Print each entry as it appears. Images stay out of the copy.

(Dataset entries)
# # # # # # #

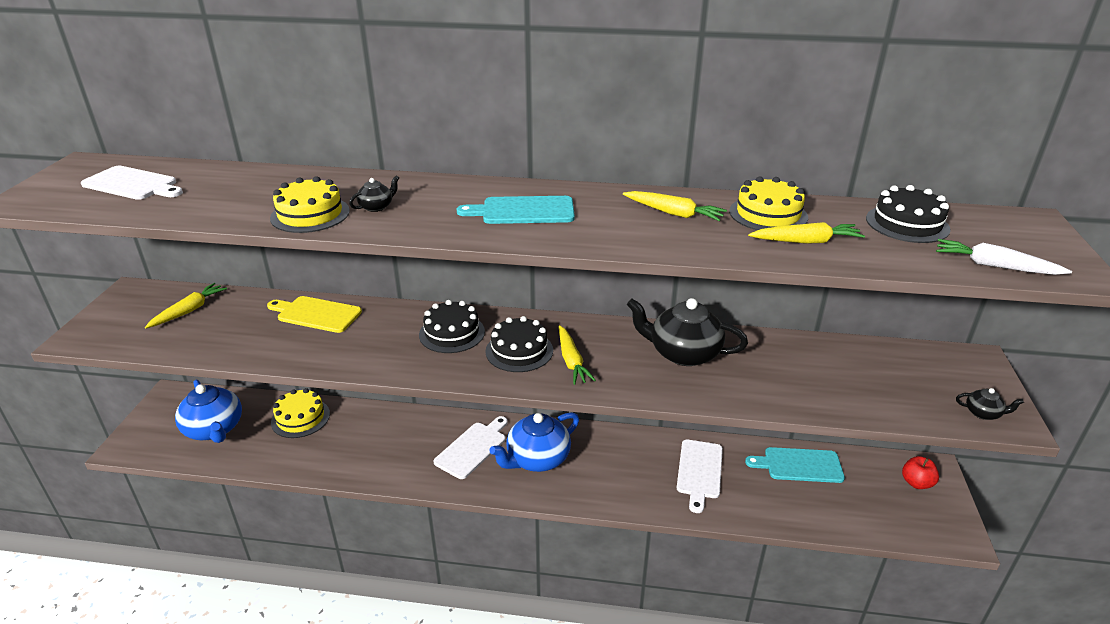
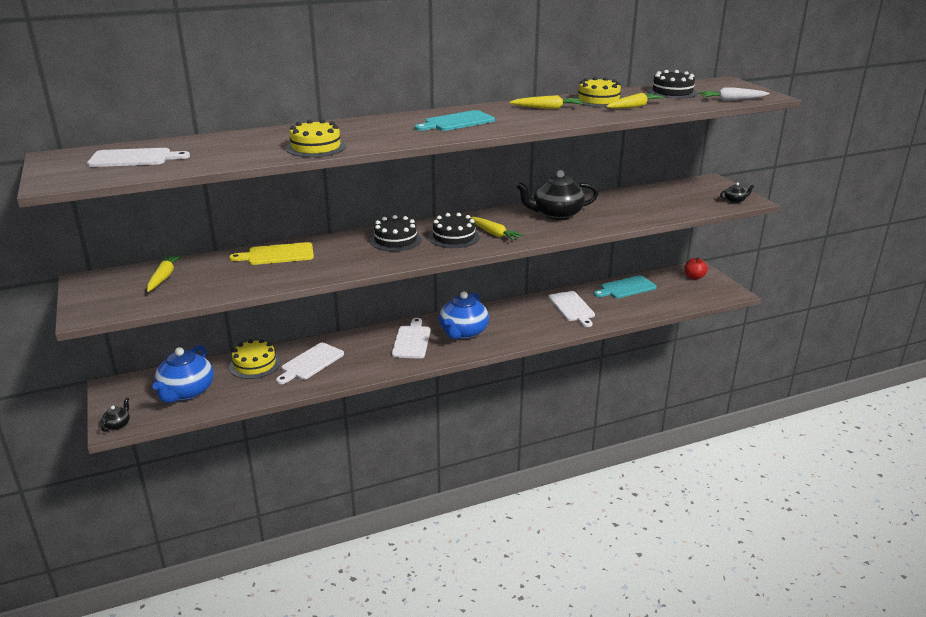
camera: 30 degrees left, 5 degrees down
(214, 429) = (186, 392): blue teapot -> blue teapot turned 75 degrees clockwise
(350, 438) = (311, 363): none -> white cutting board
(376, 207) = (356, 136): black teapot -> black teapot (118, 424)

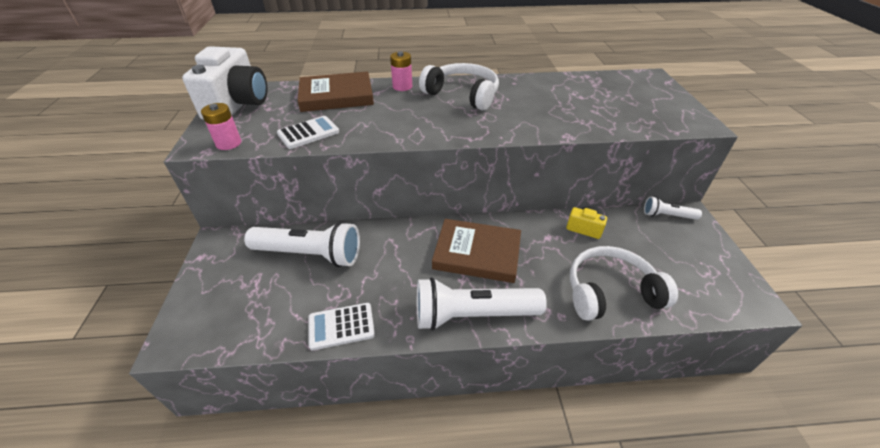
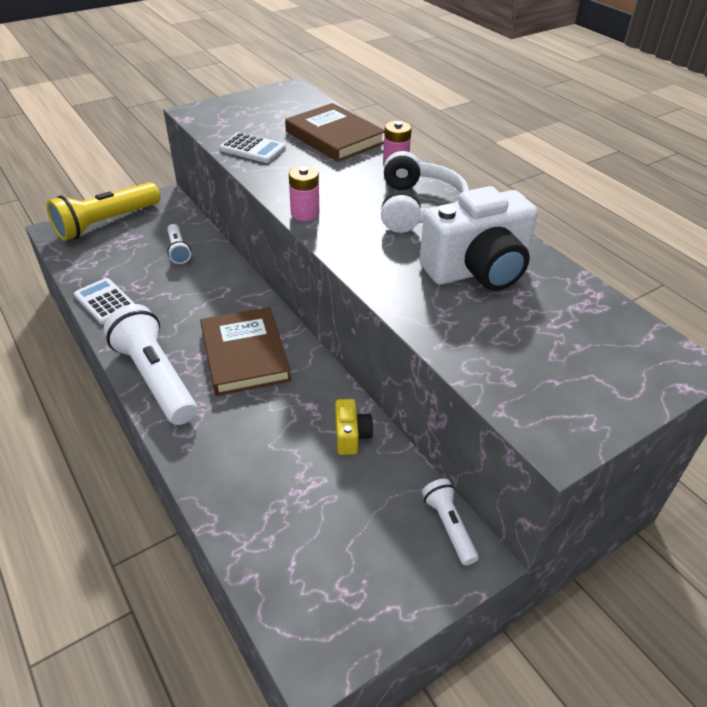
camera: 60 degrees right, 0 degrees up
(209, 294) = (106, 223): none -> yellow flashlight
(229, 143) = (206, 122): pink battery -> pink battery (305, 213)
(238, 105) = (270, 100): white camera -> white camera (477, 271)
(309, 254) = (178, 250): white flashlight -> white flashlight, size x0.51
(610, 292) = (247, 483): white headphones -> none

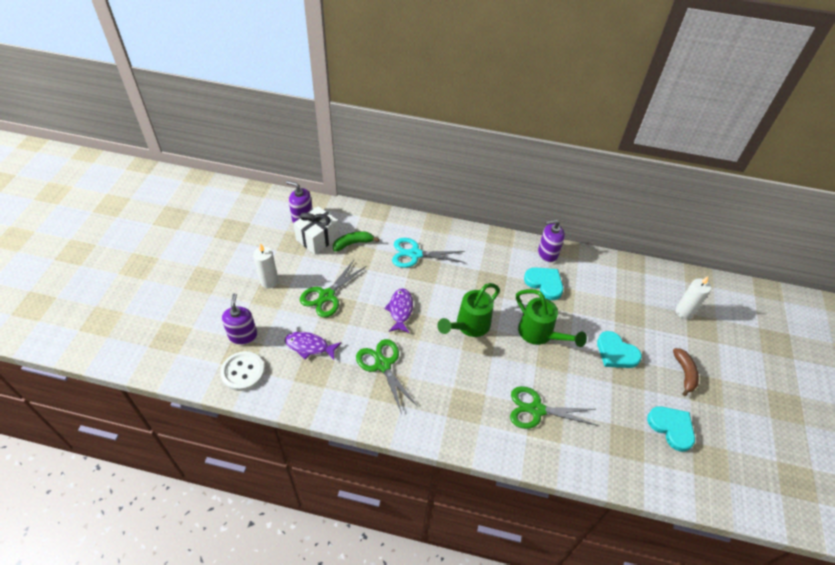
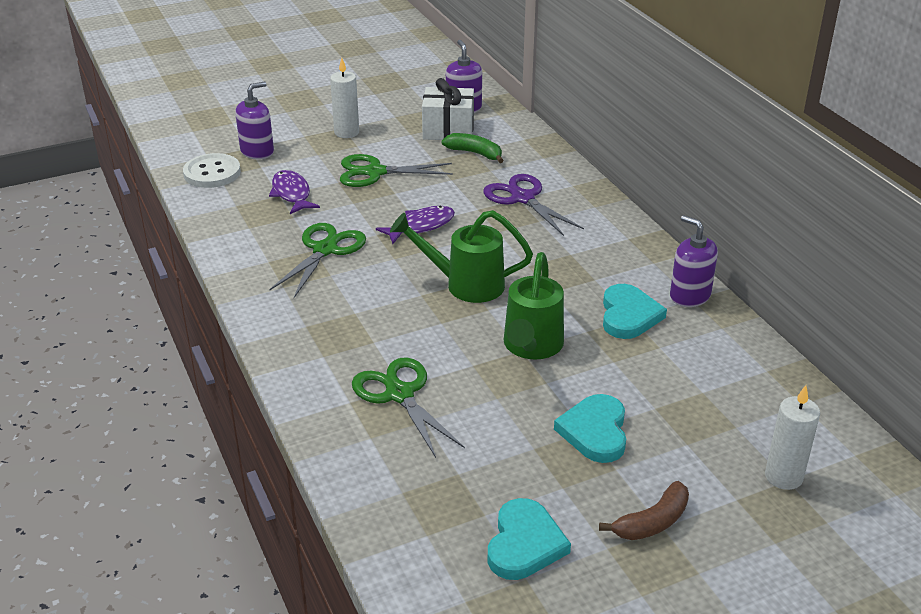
camera: 55 degrees right, 15 degrees down
(415, 254) = (523, 198): turquoise scissors -> purple scissors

# # # # # # #

» **Exercise response**:
camera: 30 degrees left, 5 degrees down
(214, 429) = (186, 392): blue teapot -> blue teapot turned 75 degrees clockwise
(350, 438) = (311, 363): none -> white cutting board
(376, 207) = (356, 136): black teapot -> black teapot (118, 424)

camera: 60 degrees right, 0 degrees up
(209, 294) = (106, 223): none -> yellow flashlight
(229, 143) = (206, 122): pink battery -> pink battery (305, 213)
(238, 105) = (270, 100): white camera -> white camera (477, 271)
(309, 254) = (178, 250): white flashlight -> white flashlight, size x0.51
(610, 292) = (247, 483): white headphones -> none

camera: 55 degrees right, 15 degrees down
(415, 254) = (523, 198): turquoise scissors -> purple scissors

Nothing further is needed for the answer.